Aim of the task >> Filter by the string "size": return the lines of the material that contain it.
::: Available data
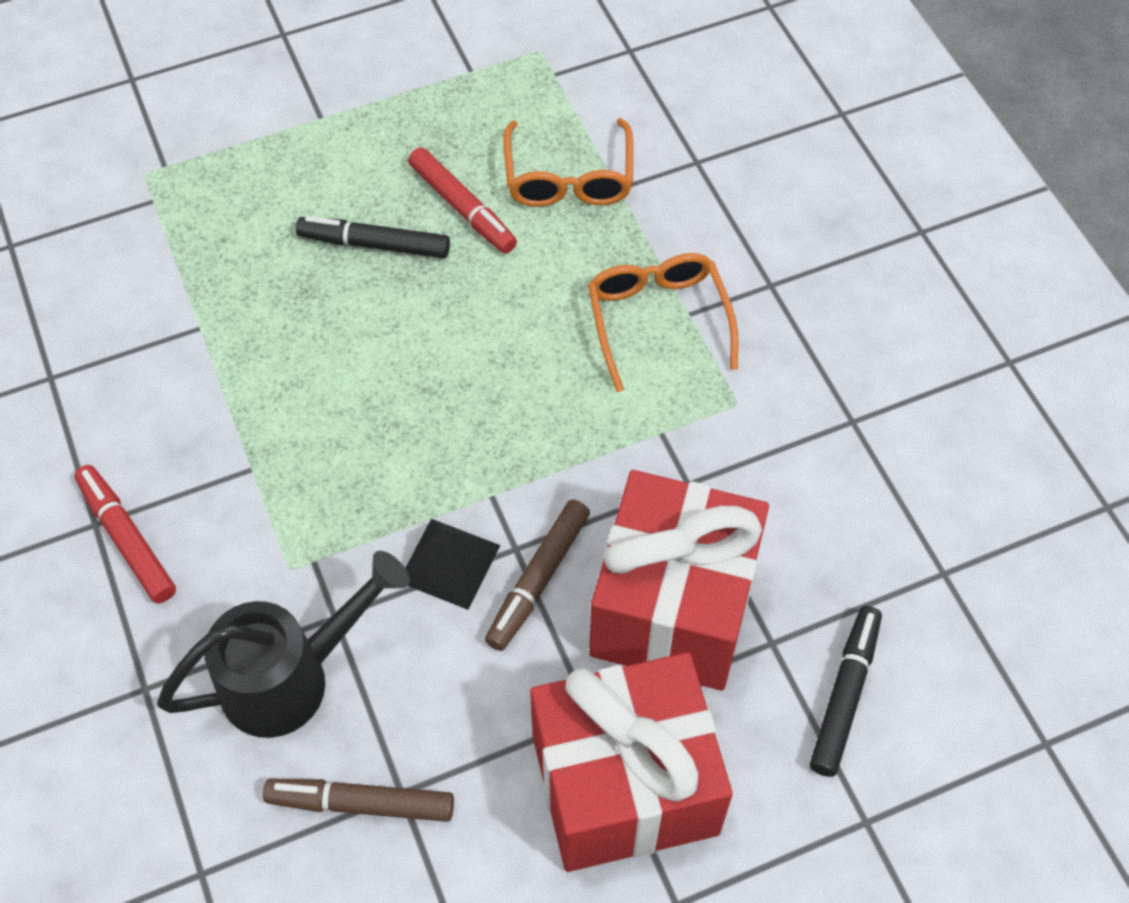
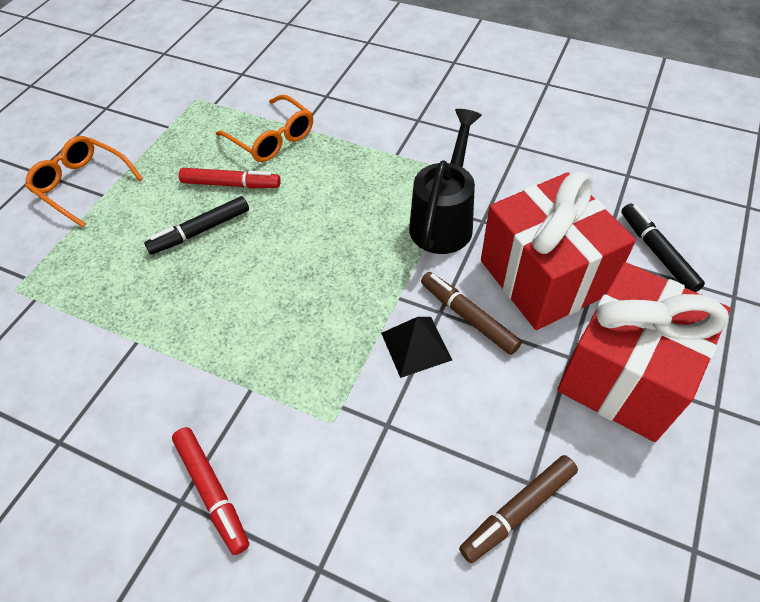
camera: 40 degrees left, 5 degrees down
(127, 539) = (212, 491): red marker -> red marker turned 135 degrees counterclockwise
(292, 677) = (401, 478): black watering can -> black watering can (444, 220)
(538, 579) = (468, 317): brown marker -> brown marker turned 150 degrees clockwise
(658, 320) = (385, 166): orange glasses -> orange glasses (82, 185)

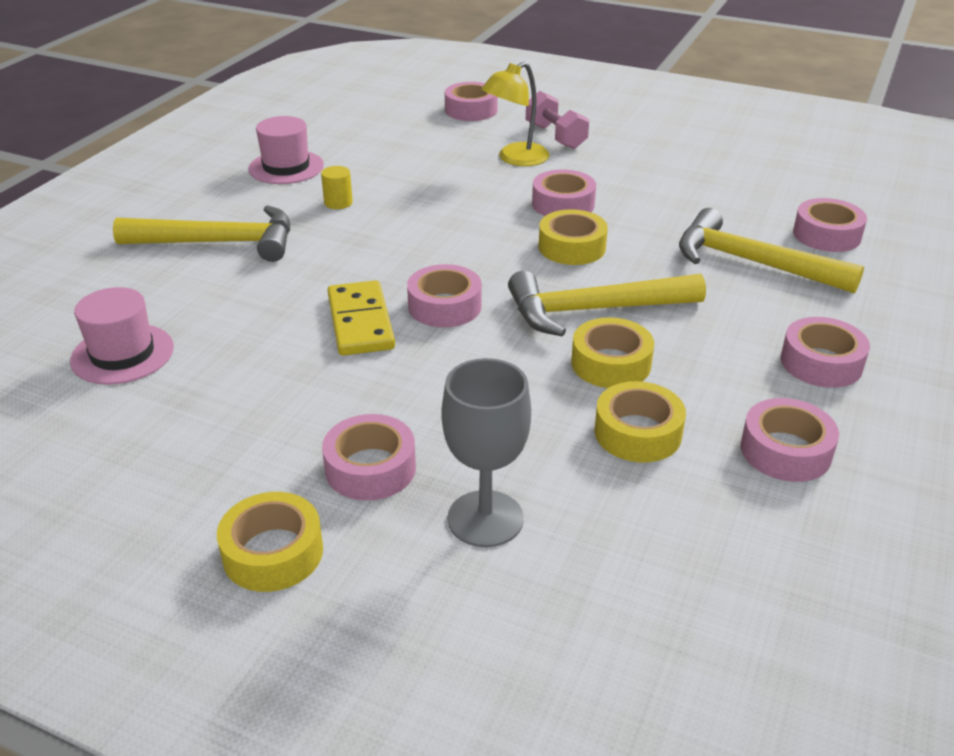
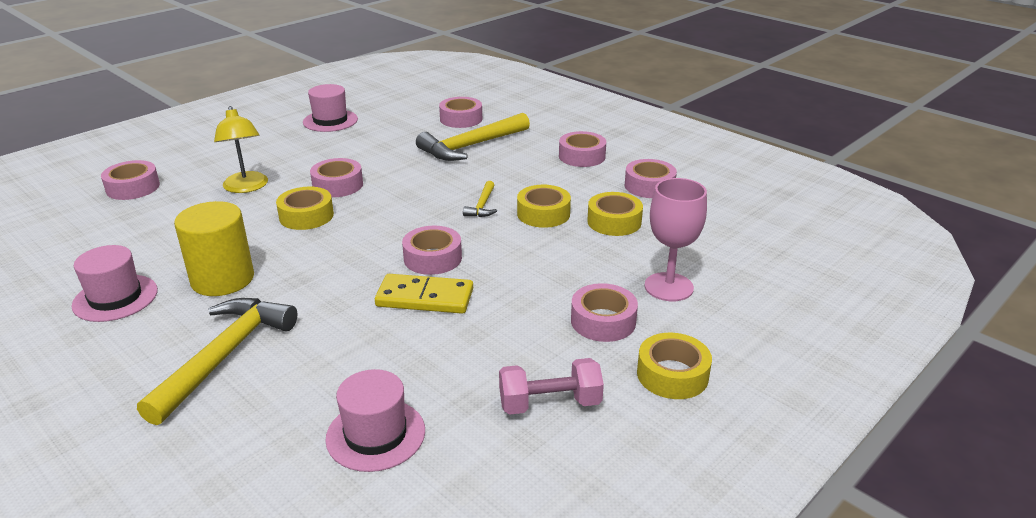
camera: 70 degrees left, 5 degrees down
(338, 203) = (222, 279): yellow cylinder -> yellow cylinder, size x2.23
(485, 519) = (668, 287): grey goblet -> pink goblet
(555, 136) = (231, 165): pink dumbbell -> pink dumbbell (549, 404)
(572, 247) = (399, 195): yellow tape -> yellow tape (306, 216)
(594, 310) = (482, 205): yellow hammer -> yellow hammer, size x0.47
(715, 154) = (330, 121): none -> pink hat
::::::
Problem solution >>
(338, 203) = (222, 279): yellow cylinder -> yellow cylinder, size x2.23
(594, 310) = (482, 205): yellow hammer -> yellow hammer, size x0.47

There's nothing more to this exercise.